▶ [TASK]: Return each line of the data below that contains the string "kern".

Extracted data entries
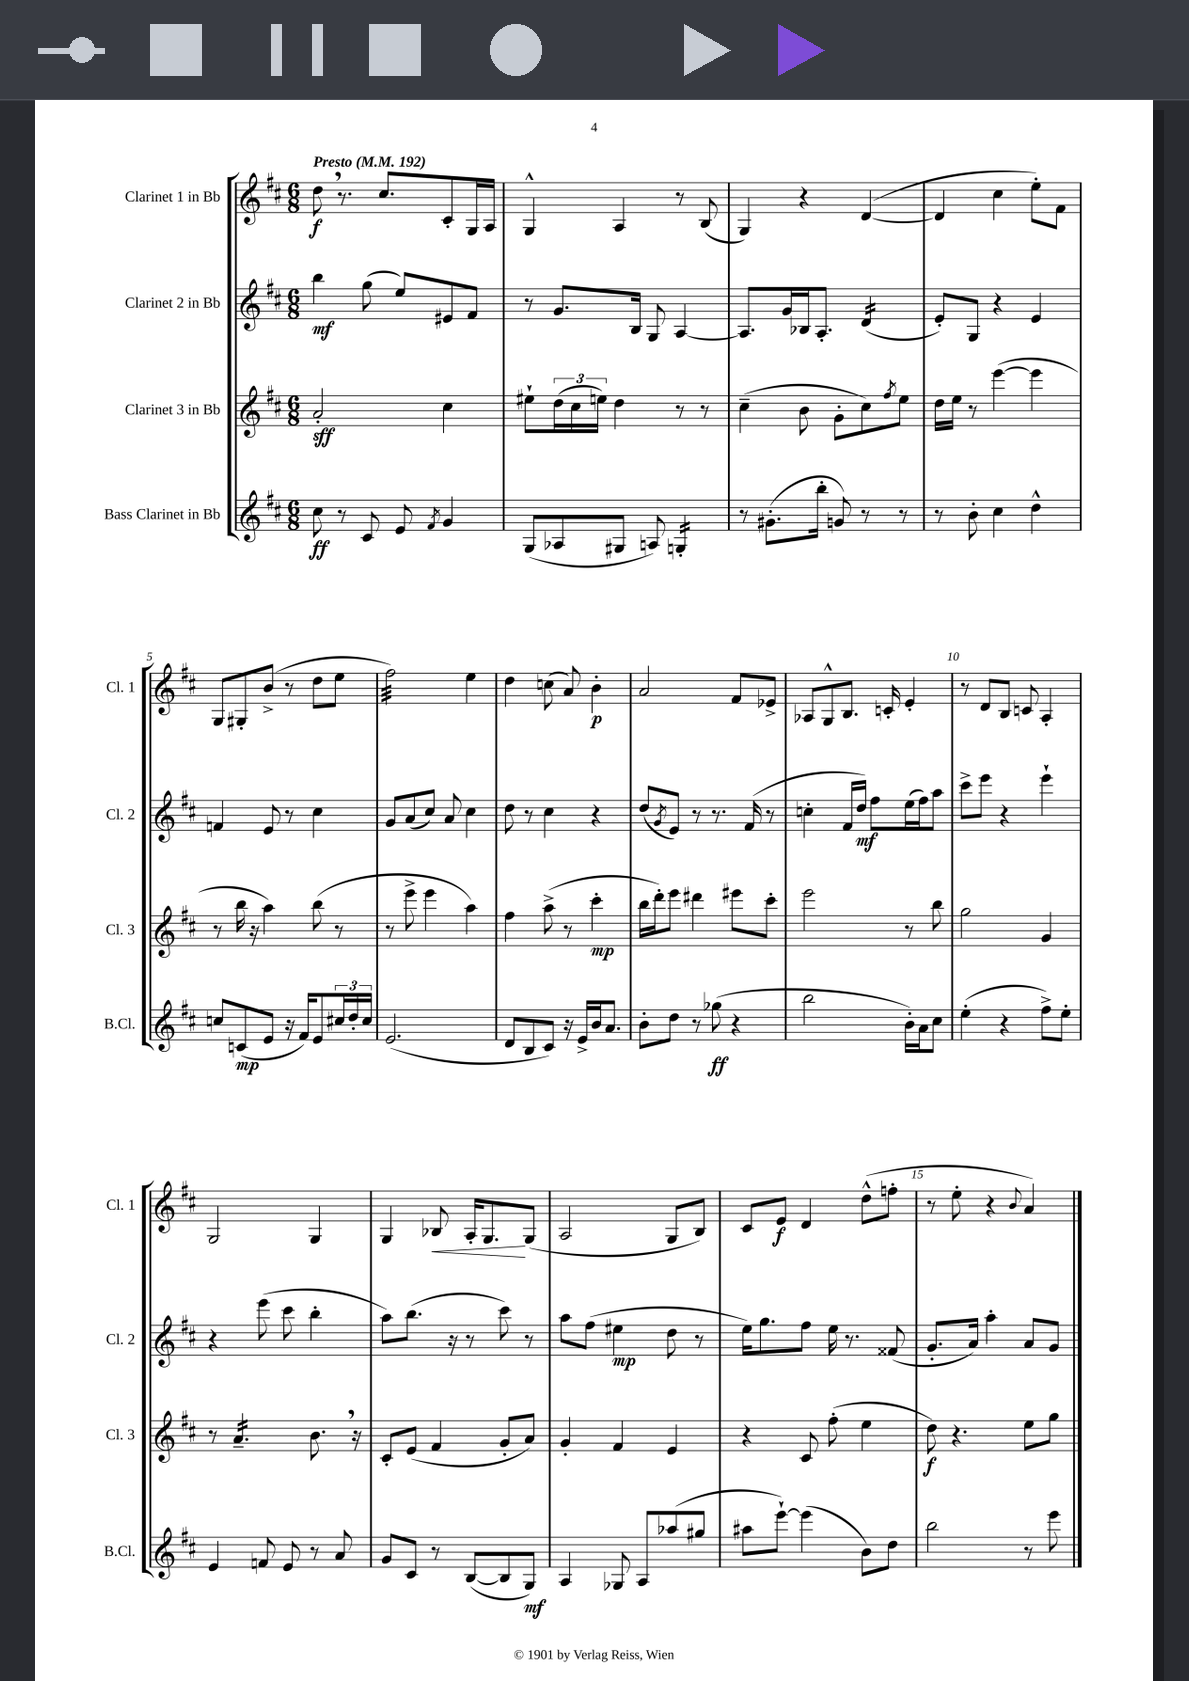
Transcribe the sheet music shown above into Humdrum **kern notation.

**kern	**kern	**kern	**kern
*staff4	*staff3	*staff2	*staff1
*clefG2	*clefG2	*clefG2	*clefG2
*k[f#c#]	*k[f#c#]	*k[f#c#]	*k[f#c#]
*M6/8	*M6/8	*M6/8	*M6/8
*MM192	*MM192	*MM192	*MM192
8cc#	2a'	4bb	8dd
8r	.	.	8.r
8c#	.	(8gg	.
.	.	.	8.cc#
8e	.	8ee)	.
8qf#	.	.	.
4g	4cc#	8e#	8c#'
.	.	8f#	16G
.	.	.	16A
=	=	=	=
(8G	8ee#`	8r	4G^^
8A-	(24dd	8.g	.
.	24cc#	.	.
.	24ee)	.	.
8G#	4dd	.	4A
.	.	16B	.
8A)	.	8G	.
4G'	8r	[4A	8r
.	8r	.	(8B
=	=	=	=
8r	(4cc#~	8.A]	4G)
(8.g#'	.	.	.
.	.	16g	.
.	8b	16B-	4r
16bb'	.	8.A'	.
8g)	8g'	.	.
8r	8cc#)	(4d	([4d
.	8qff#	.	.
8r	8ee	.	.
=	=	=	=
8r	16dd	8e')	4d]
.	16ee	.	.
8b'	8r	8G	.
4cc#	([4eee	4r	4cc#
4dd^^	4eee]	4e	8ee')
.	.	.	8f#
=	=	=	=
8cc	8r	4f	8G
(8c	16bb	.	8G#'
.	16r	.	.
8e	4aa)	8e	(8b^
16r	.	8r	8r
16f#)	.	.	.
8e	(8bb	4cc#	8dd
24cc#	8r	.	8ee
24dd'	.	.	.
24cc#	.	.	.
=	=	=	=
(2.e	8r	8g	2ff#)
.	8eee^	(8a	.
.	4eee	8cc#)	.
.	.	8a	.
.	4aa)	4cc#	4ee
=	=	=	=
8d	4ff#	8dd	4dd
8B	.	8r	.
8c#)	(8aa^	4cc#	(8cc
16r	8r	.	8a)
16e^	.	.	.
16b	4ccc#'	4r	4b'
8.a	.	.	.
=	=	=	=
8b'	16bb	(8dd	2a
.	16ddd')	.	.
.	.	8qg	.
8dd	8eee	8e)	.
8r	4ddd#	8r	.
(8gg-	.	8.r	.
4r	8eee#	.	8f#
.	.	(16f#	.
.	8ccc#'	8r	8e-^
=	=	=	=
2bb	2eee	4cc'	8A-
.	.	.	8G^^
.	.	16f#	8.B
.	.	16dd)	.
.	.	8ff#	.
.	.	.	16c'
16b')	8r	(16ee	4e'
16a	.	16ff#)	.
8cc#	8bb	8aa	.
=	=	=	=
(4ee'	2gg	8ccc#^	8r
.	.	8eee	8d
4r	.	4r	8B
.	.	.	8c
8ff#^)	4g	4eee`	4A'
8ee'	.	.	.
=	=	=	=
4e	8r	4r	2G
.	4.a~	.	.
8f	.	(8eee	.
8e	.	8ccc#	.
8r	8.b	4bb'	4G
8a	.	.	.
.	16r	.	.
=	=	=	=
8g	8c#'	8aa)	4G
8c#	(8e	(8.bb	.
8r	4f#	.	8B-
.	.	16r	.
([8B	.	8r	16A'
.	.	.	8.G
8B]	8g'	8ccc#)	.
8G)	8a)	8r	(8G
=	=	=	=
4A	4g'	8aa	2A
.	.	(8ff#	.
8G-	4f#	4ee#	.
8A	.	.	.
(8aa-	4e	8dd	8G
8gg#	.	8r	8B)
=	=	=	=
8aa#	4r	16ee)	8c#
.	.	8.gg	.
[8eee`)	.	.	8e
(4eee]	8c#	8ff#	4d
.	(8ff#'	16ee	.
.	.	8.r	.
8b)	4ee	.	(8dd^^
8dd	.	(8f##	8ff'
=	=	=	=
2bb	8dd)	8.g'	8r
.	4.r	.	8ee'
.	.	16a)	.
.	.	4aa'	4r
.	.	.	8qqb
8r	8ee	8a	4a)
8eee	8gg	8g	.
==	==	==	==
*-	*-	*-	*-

▶ [ANSWER FOR THIS EXERCISE]:
Transcribe the sheet music shown above into Humdrum **kern notation.
**kern	**kern	**kern	**kern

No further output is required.